INSTRUCTIONS TO FOLLOW:
Copy exactly, beginning with the line holding "brown pencil: 2 -> 5" and ending with the final line of the data beneath this task; copy nothing else, and leave out every picture.

[[ MATERIALS PROVIDED, beginning ]]

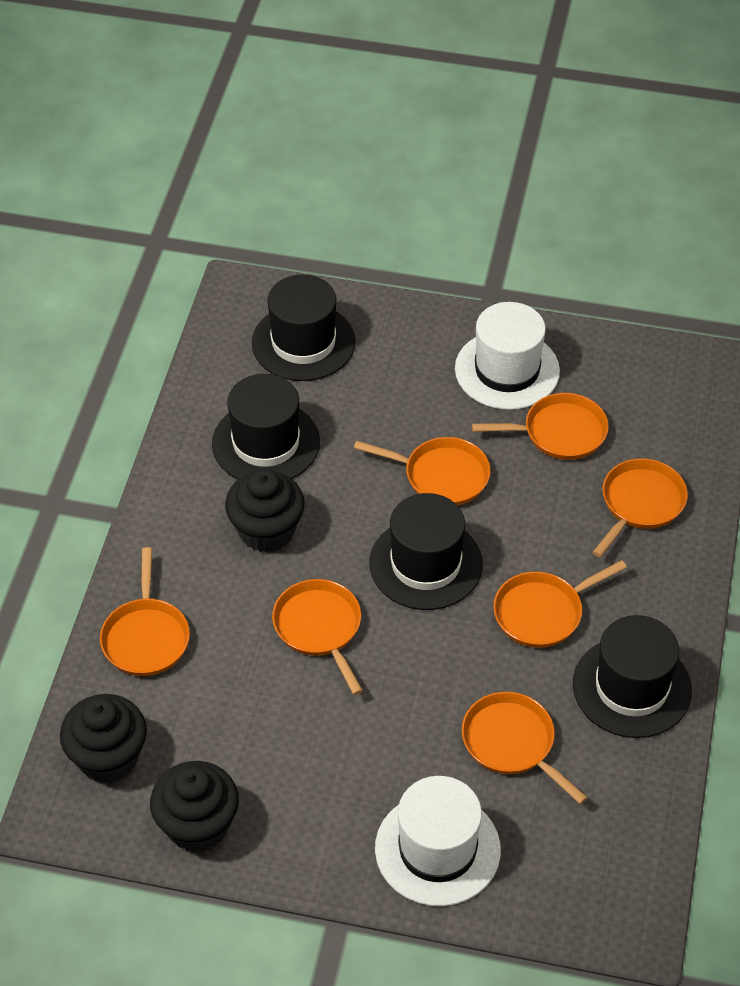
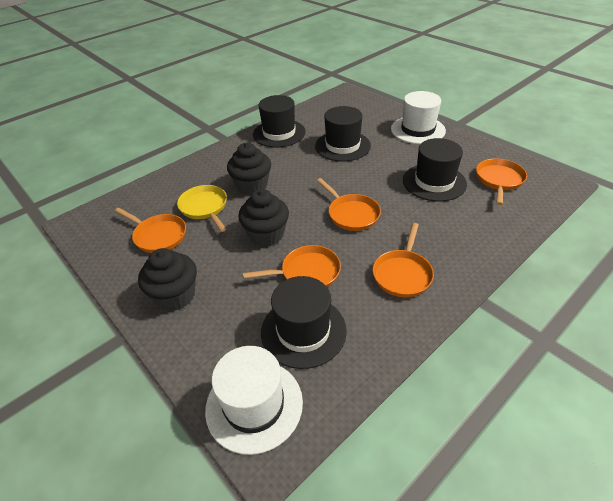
orange pan: 7 -> 5
yellow pan: 0 -> 1

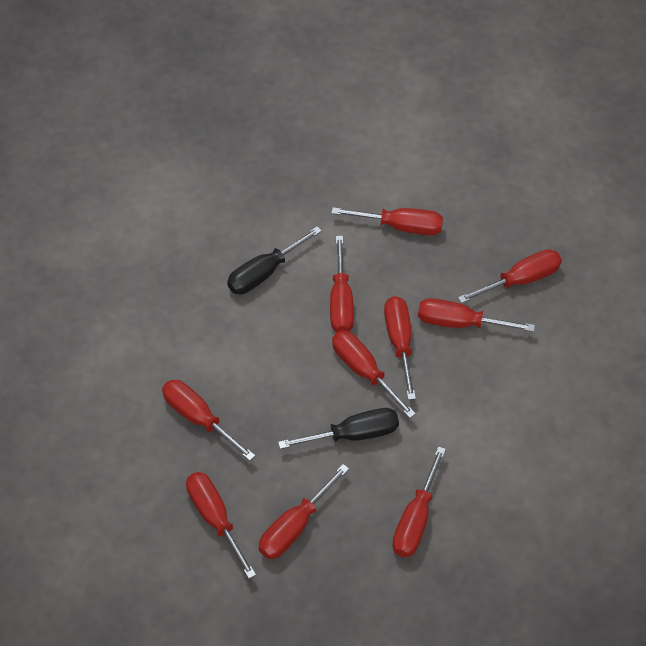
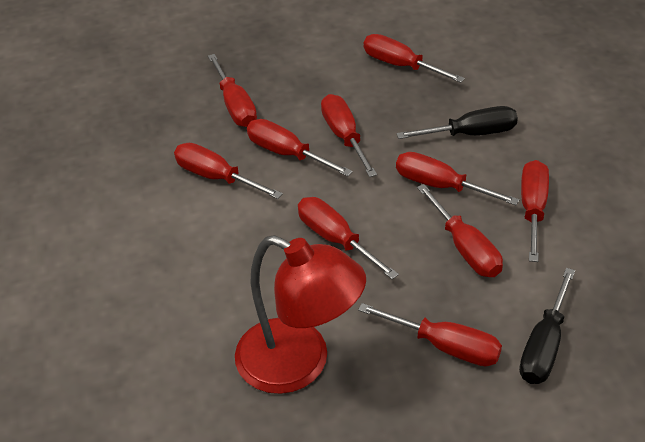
red lamp: 0 -> 1

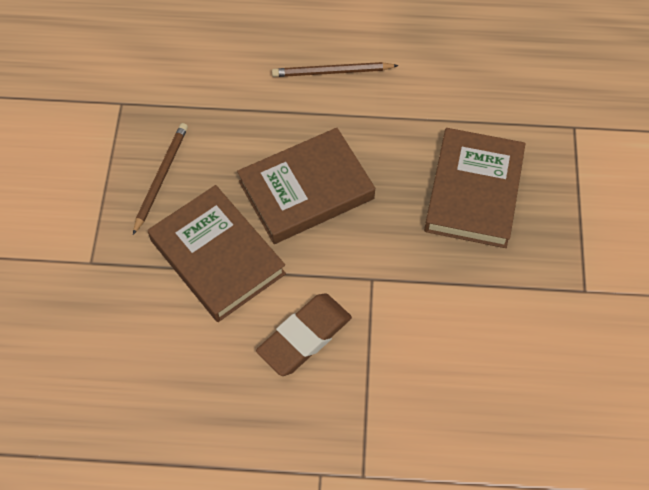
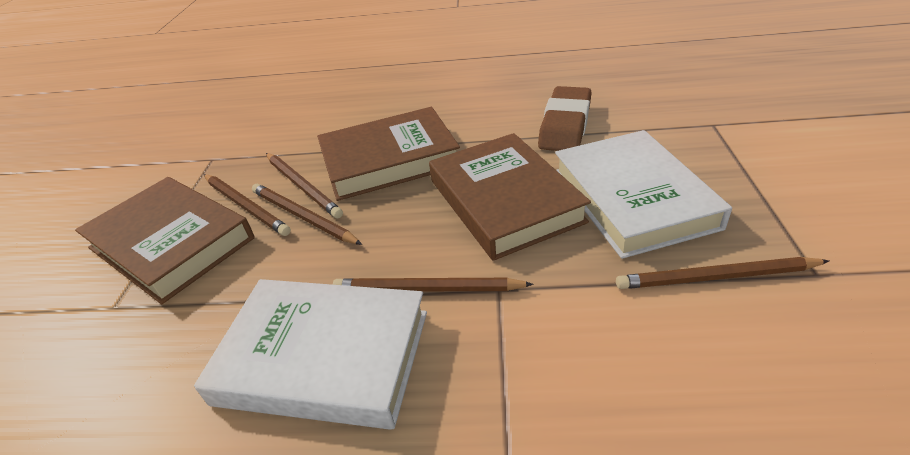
brown pencil: 2 -> 5
white book: 0 -> 2

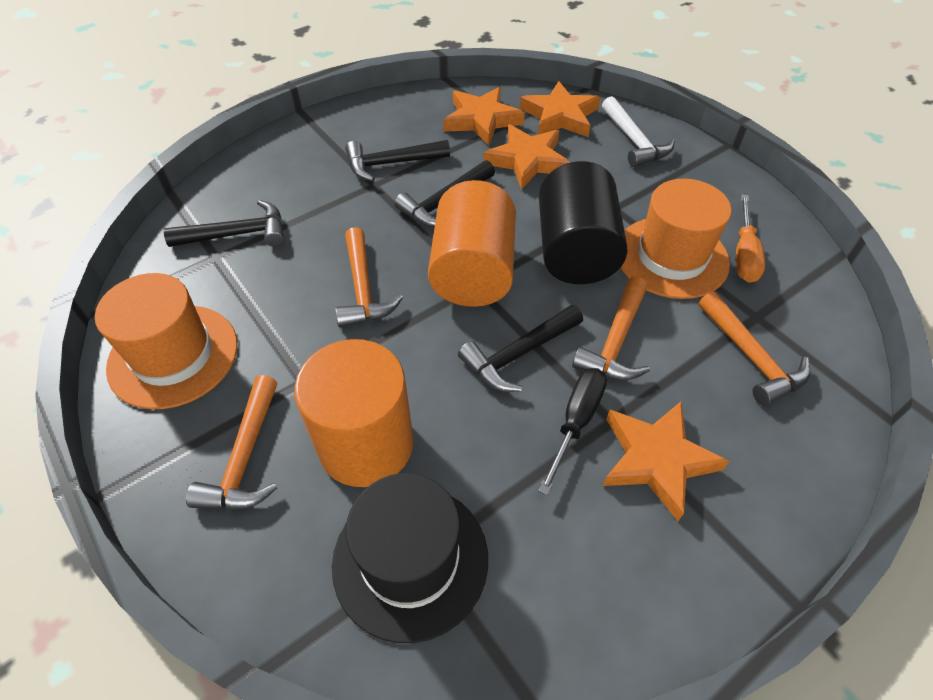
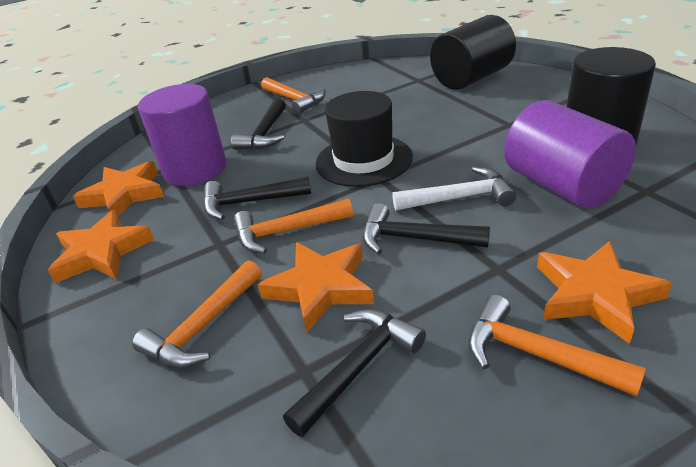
black cylinder: 1 -> 2
black screwdriver: 1 -> 0
orange cylinder: 2 -> 0
orange hat: 2 -> 0
orange screwdriver: 1 -> 0
purple cylinder: 0 -> 2

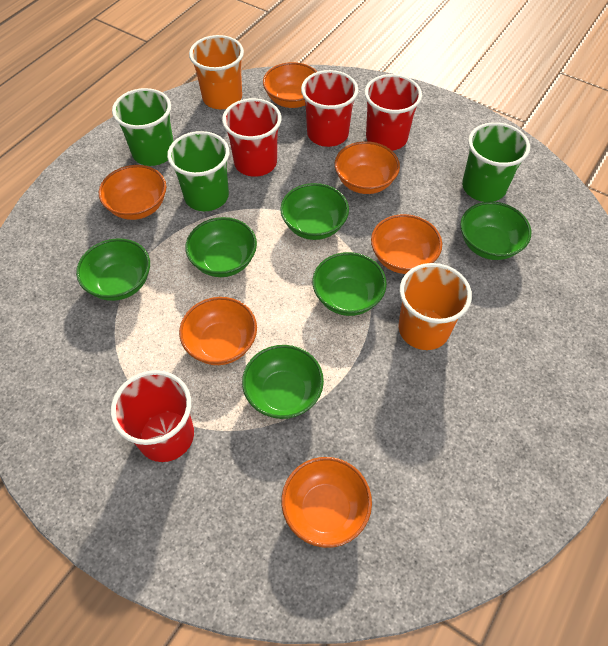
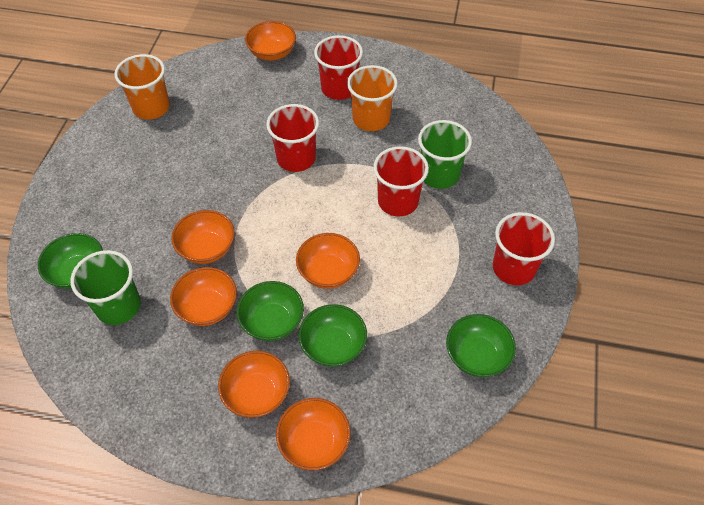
green bowl: 6 -> 4
green cup: 3 -> 2

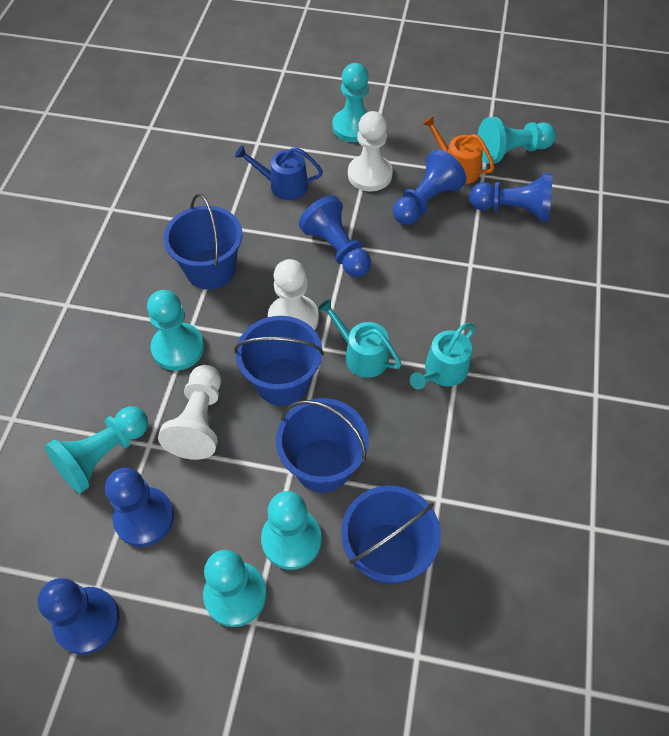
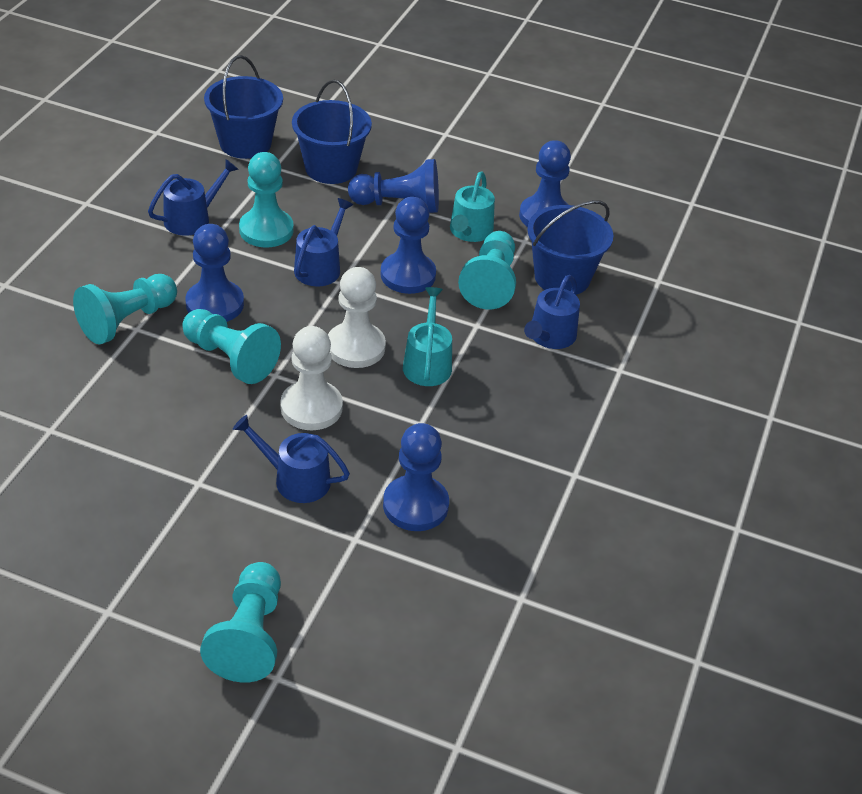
blue bucket: 4 -> 3
blue watering can: 1 -> 4
orange watering can: 1 -> 0
turquoise pawn: 6 -> 5
white pawn: 3 -> 2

[[ MATERIALS PROVIDED, end ]]

ANSWER TO THIS EXERCISE:
brown pencil: 2 -> 5
white book: 0 -> 2

black cylinder: 1 -> 2
black screwdriver: 1 -> 0
orange cylinder: 2 -> 0
orange hat: 2 -> 0
orange screwdriver: 1 -> 0
purple cylinder: 0 -> 2

green bowl: 6 -> 4
green cup: 3 -> 2

blue bucket: 4 -> 3
blue watering can: 1 -> 4
orange watering can: 1 -> 0
turquoise pawn: 6 -> 5
white pawn: 3 -> 2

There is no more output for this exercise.